• **Assignment**
Scan the entries that follow and give only the number of lines containing "brown".

*** Opening of Material for this exercise ***

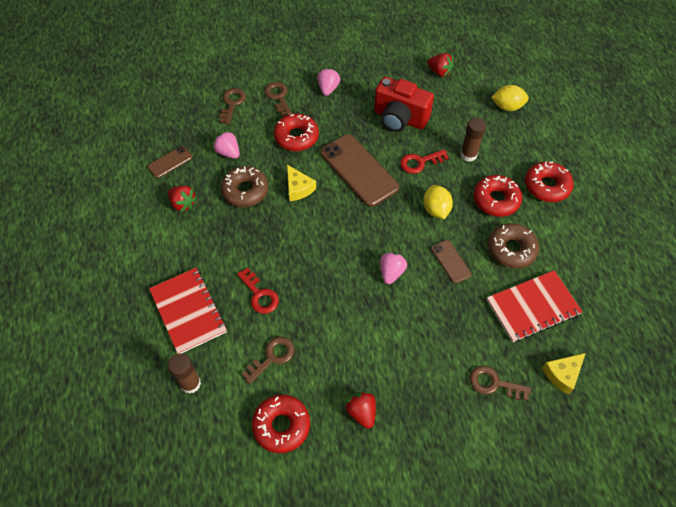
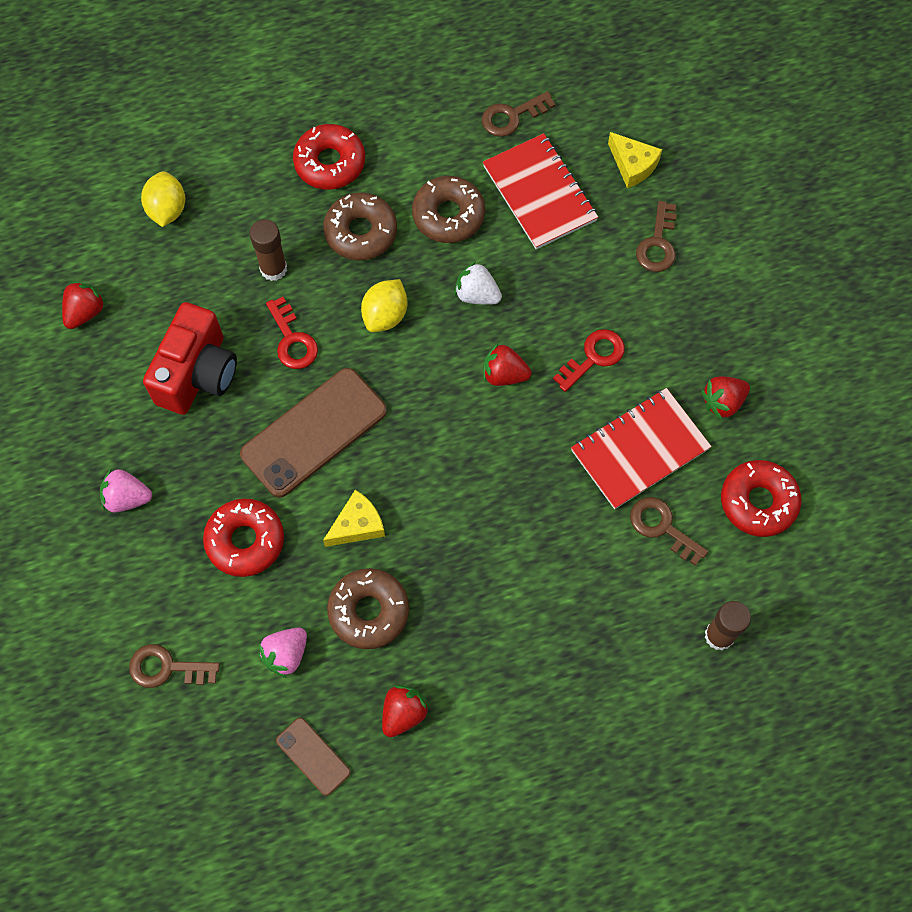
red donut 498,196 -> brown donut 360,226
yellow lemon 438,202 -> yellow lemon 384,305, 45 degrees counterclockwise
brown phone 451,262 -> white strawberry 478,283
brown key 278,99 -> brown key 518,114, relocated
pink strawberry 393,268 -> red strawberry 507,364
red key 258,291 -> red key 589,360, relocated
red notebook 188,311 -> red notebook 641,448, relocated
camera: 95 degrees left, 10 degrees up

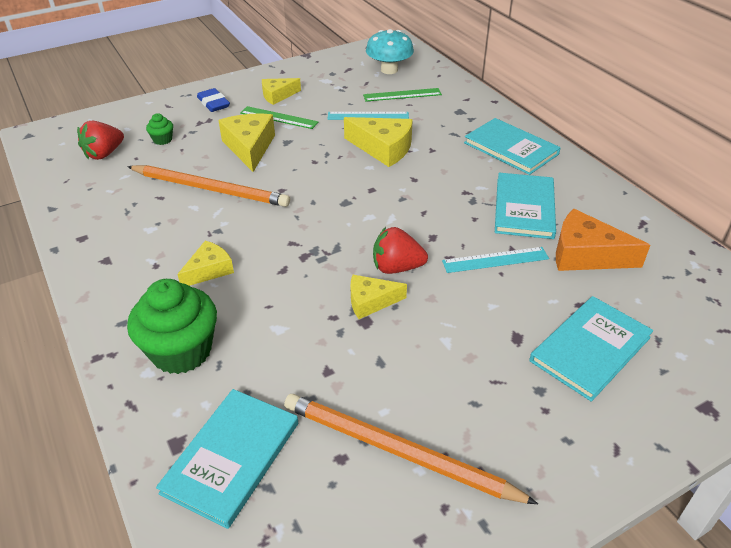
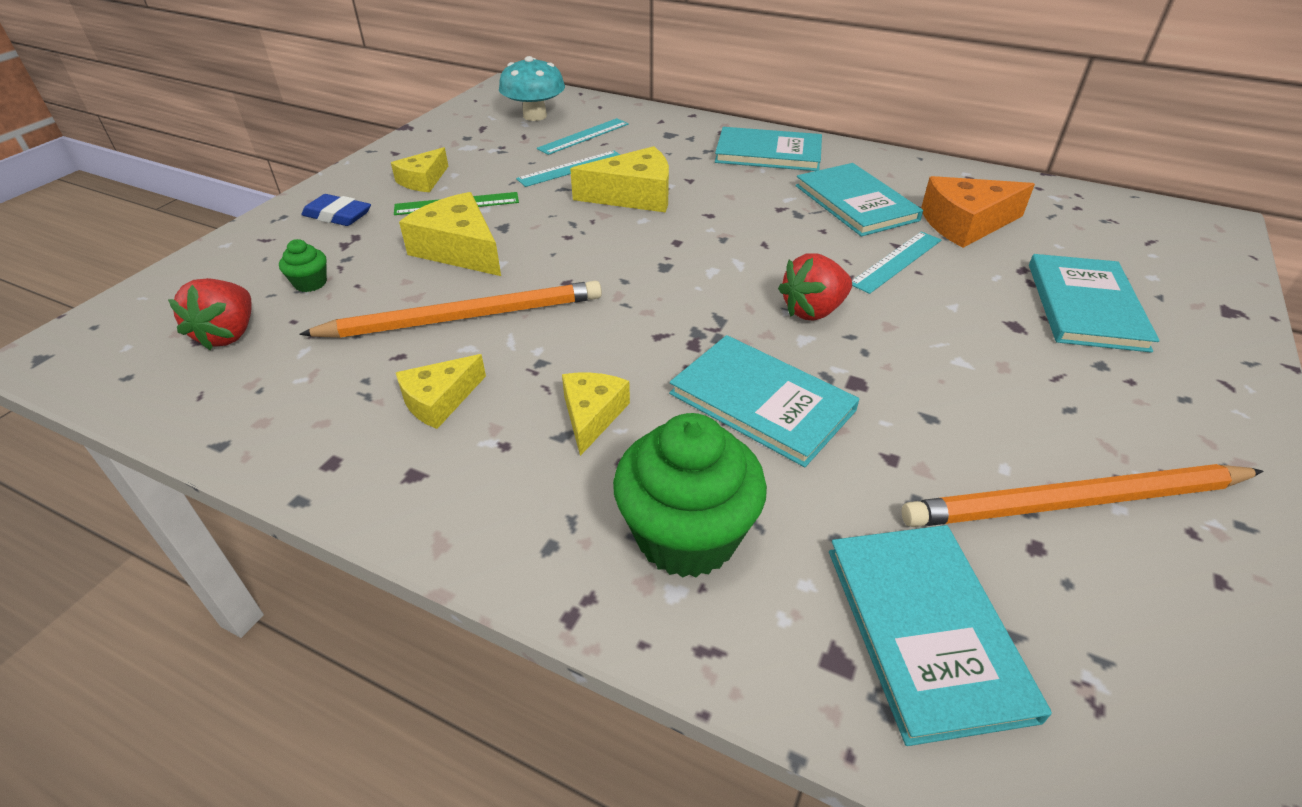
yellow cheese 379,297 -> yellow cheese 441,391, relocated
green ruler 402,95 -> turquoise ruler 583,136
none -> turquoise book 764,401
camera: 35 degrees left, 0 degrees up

*** Close of Material for this exercise ***
*** Opening of Material for this exercise ***

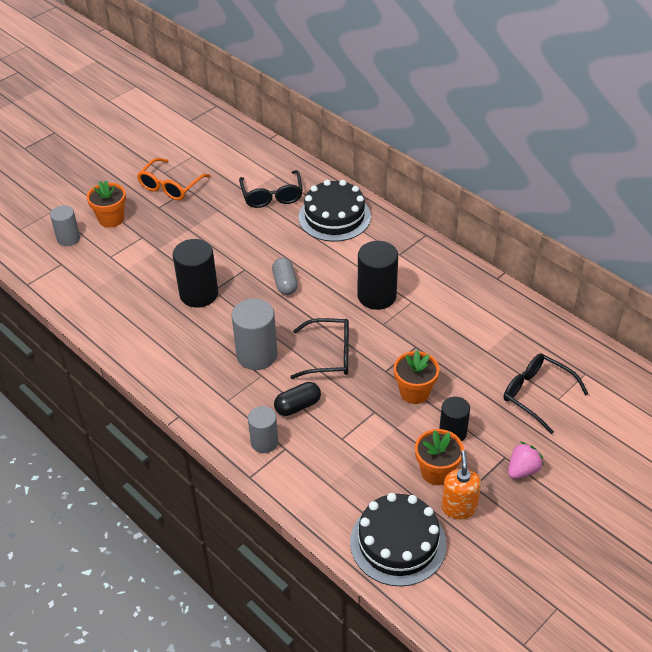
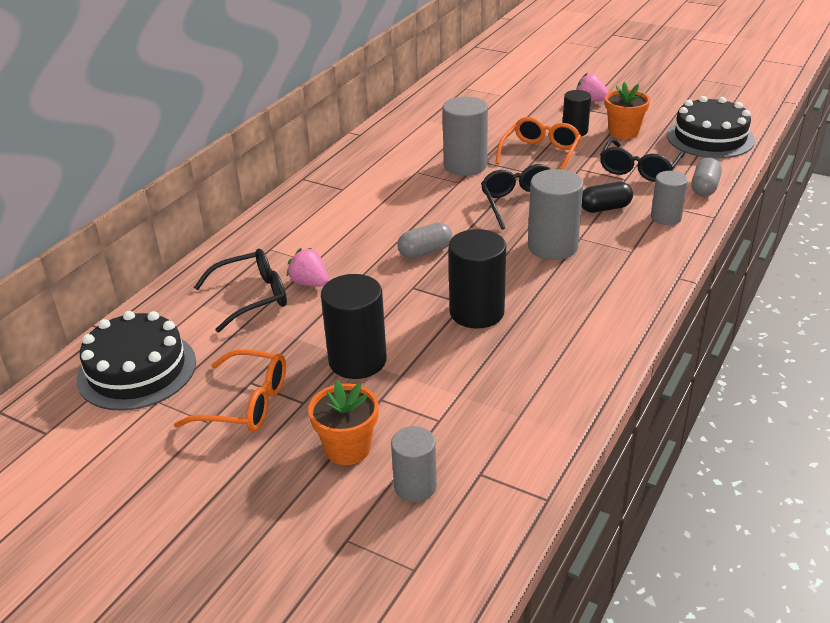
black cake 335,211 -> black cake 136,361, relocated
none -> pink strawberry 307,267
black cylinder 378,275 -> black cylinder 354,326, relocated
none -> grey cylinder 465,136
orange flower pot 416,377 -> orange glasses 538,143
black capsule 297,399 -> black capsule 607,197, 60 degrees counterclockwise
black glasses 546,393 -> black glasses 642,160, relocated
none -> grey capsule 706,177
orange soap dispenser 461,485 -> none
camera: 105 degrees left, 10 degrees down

*** Close of Material for this exercise ***

• **Exercise output**
3